*** Records to process ***
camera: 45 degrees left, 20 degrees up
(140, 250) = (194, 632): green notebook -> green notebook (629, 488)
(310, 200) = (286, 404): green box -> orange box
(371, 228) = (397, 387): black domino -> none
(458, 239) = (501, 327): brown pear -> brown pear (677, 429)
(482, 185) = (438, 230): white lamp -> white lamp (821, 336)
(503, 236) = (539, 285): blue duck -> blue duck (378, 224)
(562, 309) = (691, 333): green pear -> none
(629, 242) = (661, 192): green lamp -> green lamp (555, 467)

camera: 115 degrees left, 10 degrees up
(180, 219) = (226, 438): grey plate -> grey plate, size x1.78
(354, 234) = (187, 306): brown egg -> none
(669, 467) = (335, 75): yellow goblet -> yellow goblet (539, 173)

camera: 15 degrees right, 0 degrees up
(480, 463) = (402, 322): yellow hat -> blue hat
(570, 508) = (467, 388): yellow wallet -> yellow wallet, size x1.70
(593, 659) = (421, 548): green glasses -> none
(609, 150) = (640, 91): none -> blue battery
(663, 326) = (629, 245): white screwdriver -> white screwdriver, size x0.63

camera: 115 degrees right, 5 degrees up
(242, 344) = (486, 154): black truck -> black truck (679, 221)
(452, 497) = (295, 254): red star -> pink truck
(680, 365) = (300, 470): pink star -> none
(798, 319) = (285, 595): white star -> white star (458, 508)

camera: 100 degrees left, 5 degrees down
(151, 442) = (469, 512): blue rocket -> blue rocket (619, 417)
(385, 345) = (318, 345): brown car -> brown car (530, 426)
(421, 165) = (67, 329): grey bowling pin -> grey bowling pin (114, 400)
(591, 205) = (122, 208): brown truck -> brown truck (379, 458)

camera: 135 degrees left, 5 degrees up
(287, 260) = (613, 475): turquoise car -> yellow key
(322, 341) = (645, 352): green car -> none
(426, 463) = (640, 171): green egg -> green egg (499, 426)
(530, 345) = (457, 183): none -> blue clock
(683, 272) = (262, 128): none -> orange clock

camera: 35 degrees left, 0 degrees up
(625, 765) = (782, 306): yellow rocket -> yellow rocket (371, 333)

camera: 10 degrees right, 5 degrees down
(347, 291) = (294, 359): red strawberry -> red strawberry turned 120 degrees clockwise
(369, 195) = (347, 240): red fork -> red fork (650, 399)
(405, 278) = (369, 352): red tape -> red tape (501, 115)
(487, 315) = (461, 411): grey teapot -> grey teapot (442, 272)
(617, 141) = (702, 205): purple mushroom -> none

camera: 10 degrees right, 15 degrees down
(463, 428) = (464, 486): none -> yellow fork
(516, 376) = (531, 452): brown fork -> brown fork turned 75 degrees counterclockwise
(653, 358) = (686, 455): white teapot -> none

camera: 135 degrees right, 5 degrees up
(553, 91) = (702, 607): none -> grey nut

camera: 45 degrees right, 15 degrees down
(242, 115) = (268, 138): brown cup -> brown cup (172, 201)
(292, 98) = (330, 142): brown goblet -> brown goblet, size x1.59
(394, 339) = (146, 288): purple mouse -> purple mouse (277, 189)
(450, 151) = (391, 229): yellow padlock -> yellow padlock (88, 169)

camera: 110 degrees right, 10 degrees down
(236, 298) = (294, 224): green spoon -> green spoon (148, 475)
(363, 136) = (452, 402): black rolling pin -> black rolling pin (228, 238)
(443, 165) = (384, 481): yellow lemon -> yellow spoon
*** End of Records to process ***
• **Exercise objective**
Write all of the records out exactly, including every line.

• **Response box**
camera: 45 degrees left, 20 degrees up
(140, 250) = (194, 632): green notebook -> green notebook (629, 488)
(310, 200) = (286, 404): green box -> orange box
(371, 228) = (397, 387): black domino -> none
(458, 239) = (501, 327): brown pear -> brown pear (677, 429)
(482, 185) = (438, 230): white lamp -> white lamp (821, 336)
(503, 236) = (539, 285): blue duck -> blue duck (378, 224)
(562, 309) = (691, 333): green pear -> none
(629, 242) = (661, 192): green lamp -> green lamp (555, 467)

camera: 115 degrees left, 10 degrees up
(180, 219) = (226, 438): grey plate -> grey plate, size x1.78
(354, 234) = (187, 306): brown egg -> none
(669, 467) = (335, 75): yellow goblet -> yellow goblet (539, 173)

camera: 15 degrees right, 0 degrees up
(480, 463) = (402, 322): yellow hat -> blue hat
(570, 508) = (467, 388): yellow wallet -> yellow wallet, size x1.70
(593, 659) = (421, 548): green glasses -> none
(609, 150) = (640, 91): none -> blue battery
(663, 326) = (629, 245): white screwdriver -> white screwdriver, size x0.63

camera: 115 degrees right, 5 degrees up
(242, 344) = (486, 154): black truck -> black truck (679, 221)
(452, 497) = (295, 254): red star -> pink truck
(680, 365) = (300, 470): pink star -> none
(798, 319) = (285, 595): white star -> white star (458, 508)

camera: 100 degrees left, 5 degrees down
(151, 442) = (469, 512): blue rocket -> blue rocket (619, 417)
(385, 345) = (318, 345): brown car -> brown car (530, 426)
(421, 165) = (67, 329): grey bowling pin -> grey bowling pin (114, 400)
(591, 205) = (122, 208): brown truck -> brown truck (379, 458)

camera: 135 degrees left, 5 degrees up
(287, 260) = (613, 475): turquoise car -> yellow key
(322, 341) = (645, 352): green car -> none
(426, 463) = (640, 171): green egg -> green egg (499, 426)
(530, 345) = (457, 183): none -> blue clock
(683, 272) = (262, 128): none -> orange clock

camera: 35 degrees left, 0 degrees up
(625, 765) = (782, 306): yellow rocket -> yellow rocket (371, 333)

camera: 10 degrees right, 5 degrees down
(347, 291) = (294, 359): red strawberry -> red strawberry turned 120 degrees clockwise
(369, 195) = (347, 240): red fork -> red fork (650, 399)
(405, 278) = (369, 352): red tape -> red tape (501, 115)
(487, 315) = (461, 411): grey teapot -> grey teapot (442, 272)
(617, 141) = (702, 205): purple mushroom -> none

camera: 10 degrees right, 15 degrees down
(463, 428) = (464, 486): none -> yellow fork
(516, 376) = (531, 452): brown fork -> brown fork turned 75 degrees counterclockwise
(653, 358) = (686, 455): white teapot -> none

camera: 135 degrees right, 5 degrees up
(553, 91) = (702, 607): none -> grey nut

camera: 45 degrees right, 15 degrees down
(242, 115) = (268, 138): brown cup -> brown cup (172, 201)
(292, 98) = (330, 142): brown goblet -> brown goblet, size x1.59
(394, 339) = (146, 288): purple mouse -> purple mouse (277, 189)
(450, 151) = (391, 229): yellow padlock -> yellow padlock (88, 169)

camera: 110 degrees right, 10 degrees down
(236, 298) = (294, 224): green spoon -> green spoon (148, 475)
(363, 136) = (452, 402): black rolling pin -> black rolling pin (228, 238)
(443, 165) = (384, 481): yellow lemon -> yellow spoon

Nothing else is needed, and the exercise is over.